Copy every line of the data exactly, keeping out any picture.

== INPUT DATA ==

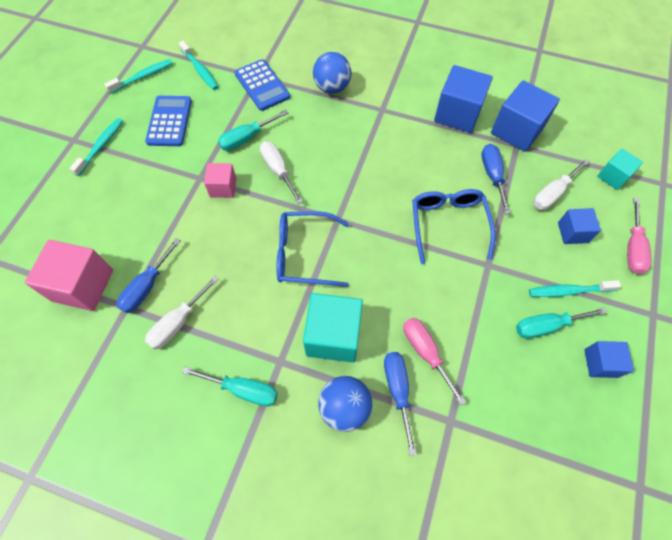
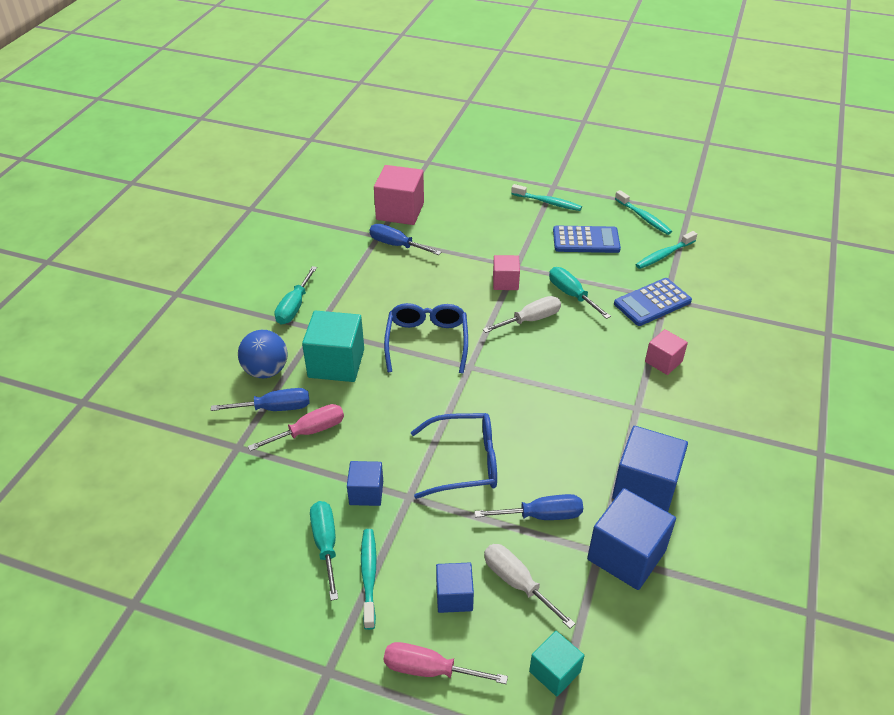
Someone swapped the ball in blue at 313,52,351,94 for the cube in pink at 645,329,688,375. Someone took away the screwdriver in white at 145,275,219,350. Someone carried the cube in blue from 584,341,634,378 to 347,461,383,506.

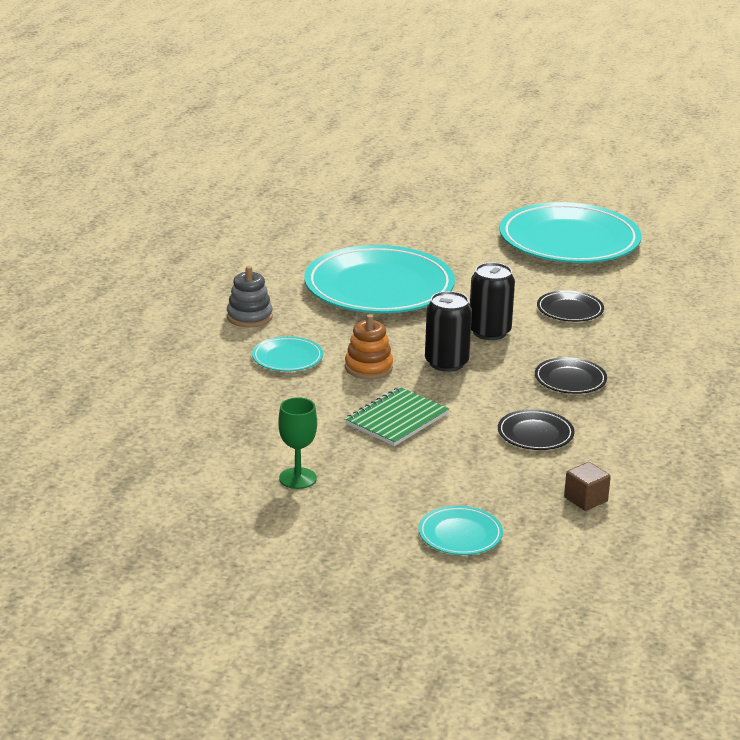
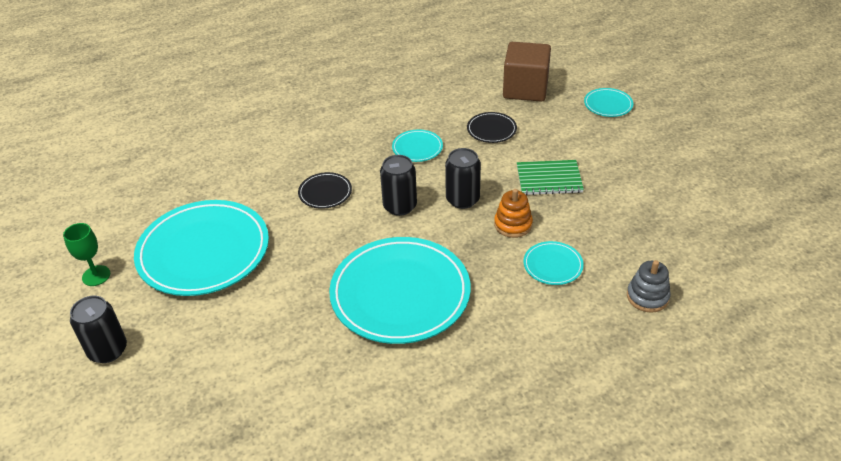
Someone carried the stacking toy in grey from 227,266,273,327 to 627,260,671,313. Someone repainted the plate in black at 535,357,607,394, which became the plate in turquoise at 392,129,443,162. Someone carried the goblet in green from 278,397,317,489 to 63,223,110,286. Someone scaled the cube in brown at 564,462,611,511 by 2.24. Someone put down the can in black at 70,296,127,363.

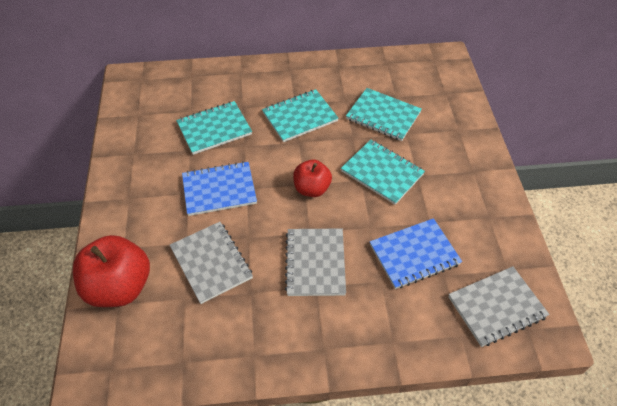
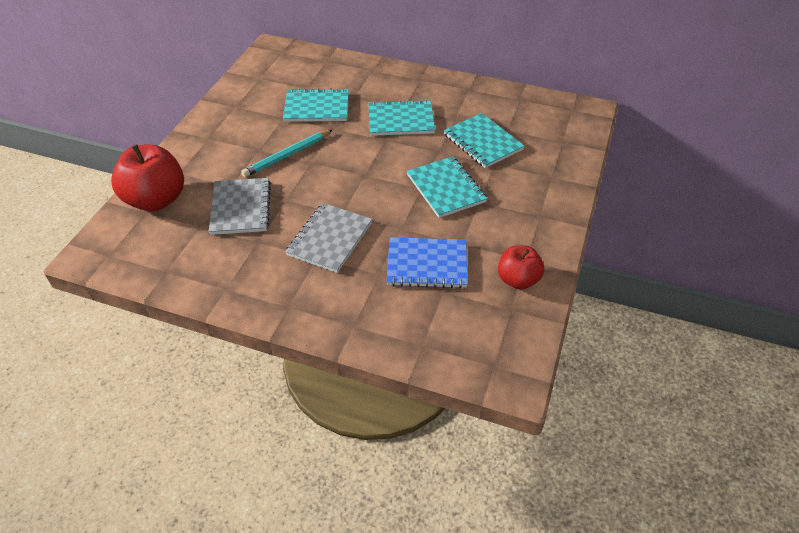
Someone carried the apple in red from 293,159,332,197 to 498,245,544,290. Someone swapped the notebook in blue at 182,161,257,216 for the pencil in turquoise at 241,129,333,177. Someone took away the notebook in grey at 448,266,549,347.

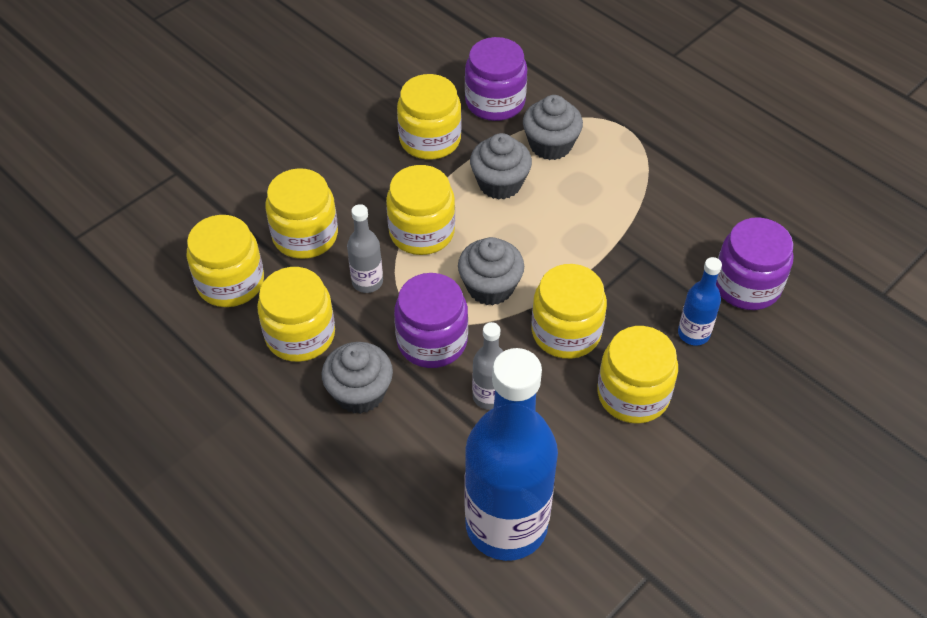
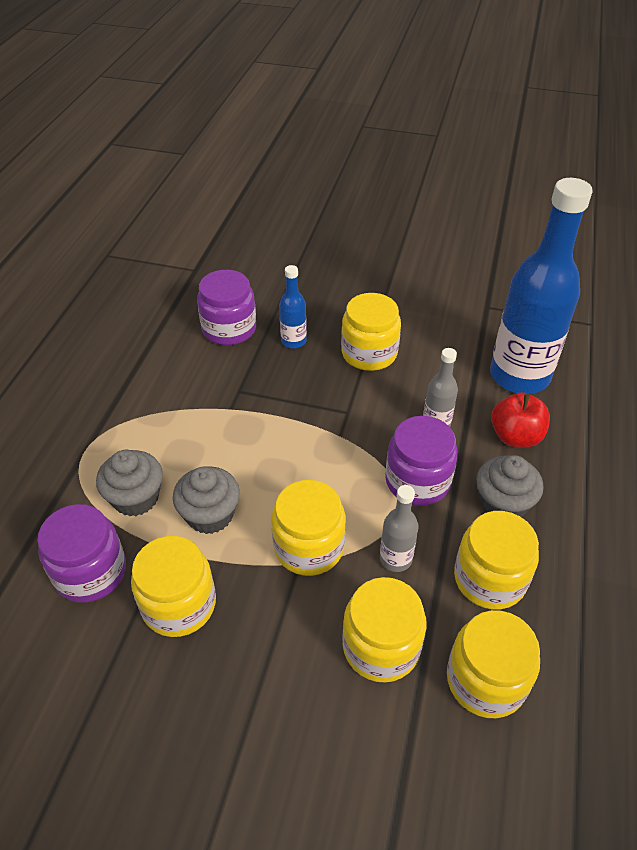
Someone took away the cupcake in grey at 458,237,524,306. Someone took away the jar in yellow at 532,264,607,359. Someone put down the apple in red at 491,392,550,447.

===

◆ EXERCISE RESPONSE:
Someone swapped the ball in blue at 313,52,351,94 for the cube in pink at 645,329,688,375. Someone took away the screwdriver in white at 145,275,219,350. Someone carried the cube in blue from 584,341,634,378 to 347,461,383,506.

Someone carried the stacking toy in grey from 227,266,273,327 to 627,260,671,313. Someone repainted the plate in black at 535,357,607,394, which became the plate in turquoise at 392,129,443,162. Someone carried the goblet in green from 278,397,317,489 to 63,223,110,286. Someone scaled the cube in brown at 564,462,611,511 by 2.24. Someone put down the can in black at 70,296,127,363.

Someone carried the apple in red from 293,159,332,197 to 498,245,544,290. Someone swapped the notebook in blue at 182,161,257,216 for the pencil in turquoise at 241,129,333,177. Someone took away the notebook in grey at 448,266,549,347.

Someone took away the cupcake in grey at 458,237,524,306. Someone took away the jar in yellow at 532,264,607,359. Someone put down the apple in red at 491,392,550,447.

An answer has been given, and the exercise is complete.